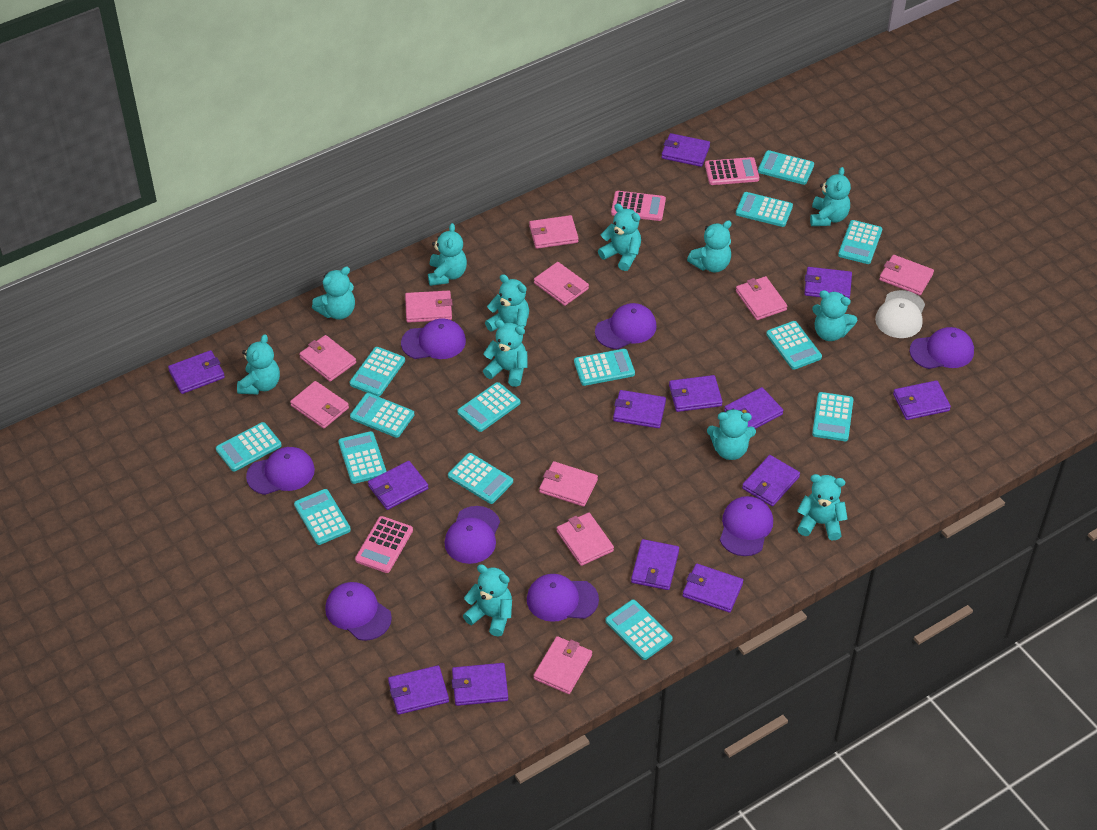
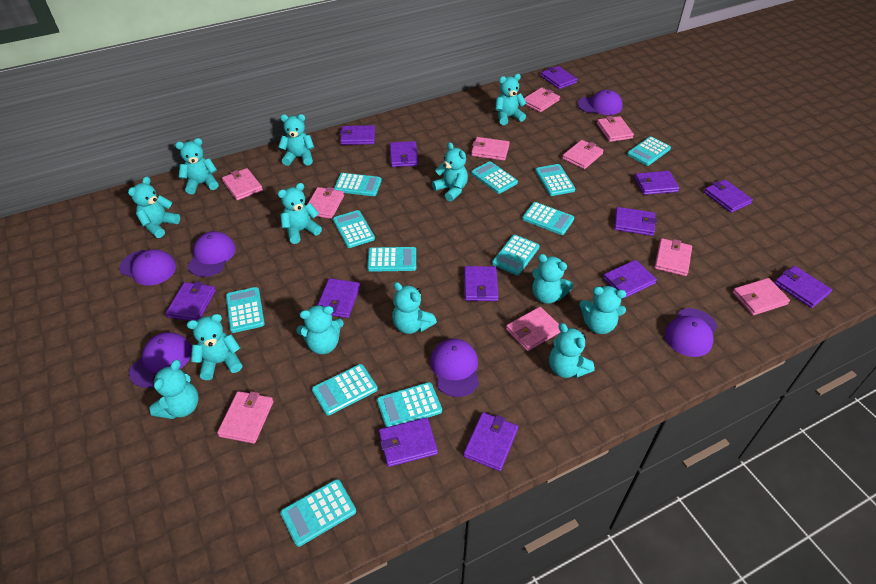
pink calculator: 3 -> 0
purple cap: 8 -> 6
turquoise calculator: 14 -> 12
turquoise teddy bear: 12 -> 13
white cap: 1 -> 0

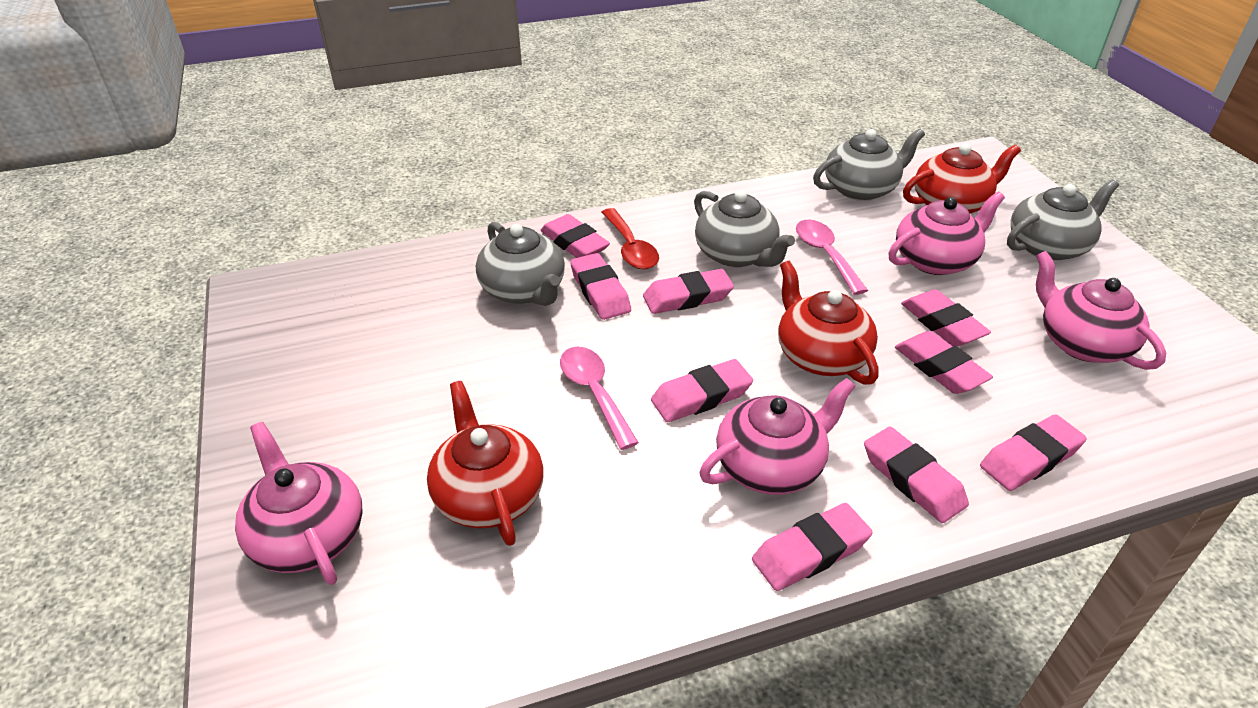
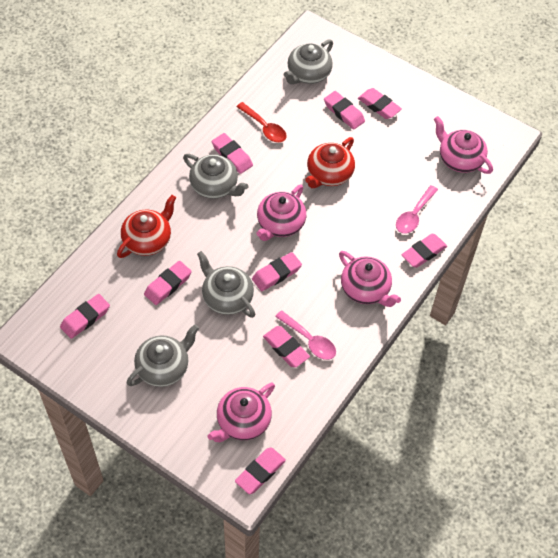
red teapot: 3 -> 2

■ WHAT THIS TASK INVOLVES
Exactly repeat only the lines from the one with "turquoise calculator: 14 -> 12" to the closing line above, both included, and omit every picture.

■ EXERCISE SOLUTION
turquoise calculator: 14 -> 12
turquoise teddy bear: 12 -> 13
white cap: 1 -> 0

red teapot: 3 -> 2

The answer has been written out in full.